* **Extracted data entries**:
::::::
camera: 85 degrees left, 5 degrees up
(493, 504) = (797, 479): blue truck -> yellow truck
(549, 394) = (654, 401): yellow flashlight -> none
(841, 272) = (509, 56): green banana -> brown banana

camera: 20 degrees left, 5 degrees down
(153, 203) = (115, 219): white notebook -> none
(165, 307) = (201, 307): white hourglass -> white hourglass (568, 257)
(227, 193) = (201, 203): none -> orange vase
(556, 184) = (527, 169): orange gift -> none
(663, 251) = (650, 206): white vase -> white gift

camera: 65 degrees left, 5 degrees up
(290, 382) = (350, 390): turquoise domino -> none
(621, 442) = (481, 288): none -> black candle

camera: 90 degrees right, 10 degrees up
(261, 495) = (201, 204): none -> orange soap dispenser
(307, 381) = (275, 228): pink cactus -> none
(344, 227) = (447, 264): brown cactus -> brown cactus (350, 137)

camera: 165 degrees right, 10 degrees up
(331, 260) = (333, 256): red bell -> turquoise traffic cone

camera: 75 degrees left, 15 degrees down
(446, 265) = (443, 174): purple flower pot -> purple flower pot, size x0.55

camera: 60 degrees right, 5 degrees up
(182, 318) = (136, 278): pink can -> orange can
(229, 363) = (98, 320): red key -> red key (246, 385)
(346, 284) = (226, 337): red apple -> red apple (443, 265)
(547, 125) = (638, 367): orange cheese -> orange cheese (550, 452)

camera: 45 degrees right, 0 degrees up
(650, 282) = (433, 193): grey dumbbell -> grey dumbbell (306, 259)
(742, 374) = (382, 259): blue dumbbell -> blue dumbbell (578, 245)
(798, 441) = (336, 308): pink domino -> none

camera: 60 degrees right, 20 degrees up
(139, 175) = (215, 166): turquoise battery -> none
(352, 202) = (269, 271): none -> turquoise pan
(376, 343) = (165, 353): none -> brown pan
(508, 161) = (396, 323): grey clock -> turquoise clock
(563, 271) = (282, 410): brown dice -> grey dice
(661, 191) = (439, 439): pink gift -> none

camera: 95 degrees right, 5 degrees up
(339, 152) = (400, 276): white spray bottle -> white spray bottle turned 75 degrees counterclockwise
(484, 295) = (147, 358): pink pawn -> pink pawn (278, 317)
::::::
Within the data above, find the lines that contain the word "pink" and copy each of them.

(307, 381) = (275, 228): pink cactus -> none
(182, 318) = (136, 278): pink can -> orange can
(798, 441) = (336, 308): pink domino -> none
(661, 191) = (439, 439): pink gift -> none
(484, 295) = (147, 358): pink pawn -> pink pawn (278, 317)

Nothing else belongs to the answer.